Only text belongs in your copy of the listing below; reproduce it exactly and leave out the pictures.

Raw data →
● ● ●
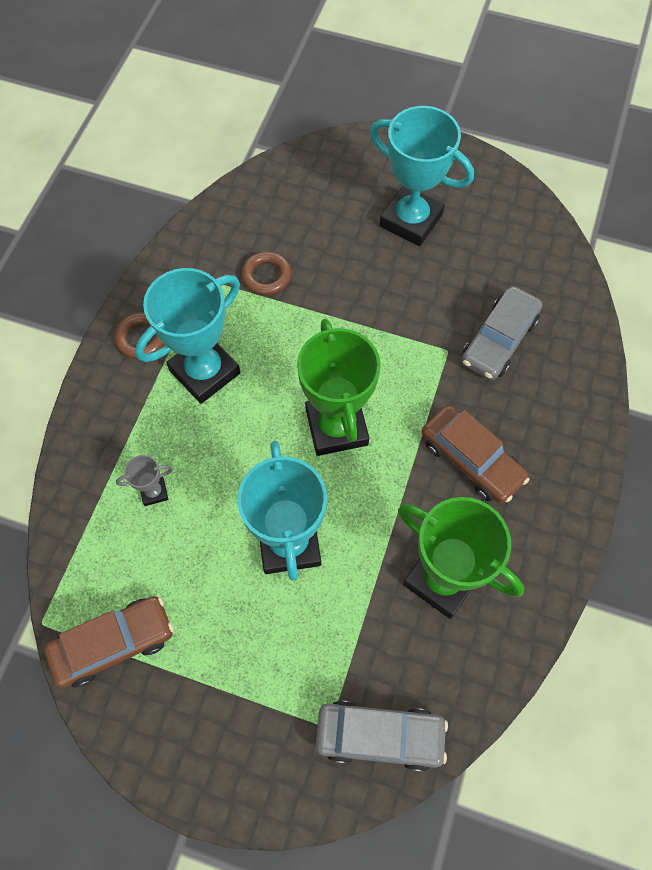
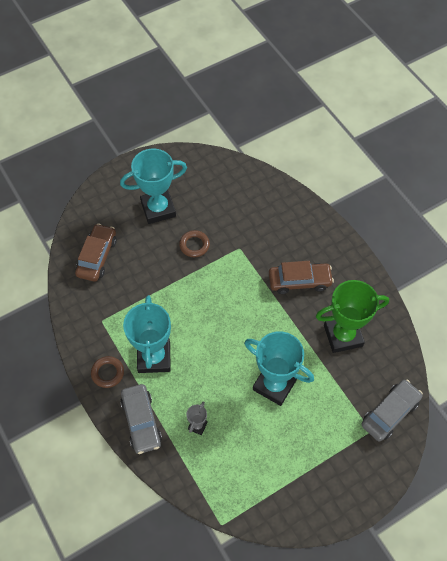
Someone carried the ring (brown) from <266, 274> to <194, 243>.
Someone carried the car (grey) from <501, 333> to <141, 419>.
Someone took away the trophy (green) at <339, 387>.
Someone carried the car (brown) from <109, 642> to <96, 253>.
● ● ●
Written solution →
Someone carried the ring (brown) from <266, 274> to <194, 243>.
Someone carried the car (grey) from <501, 333> to <141, 419>.
Someone took away the trophy (green) at <339, 387>.
Someone carried the car (brown) from <109, 642> to <96, 253>.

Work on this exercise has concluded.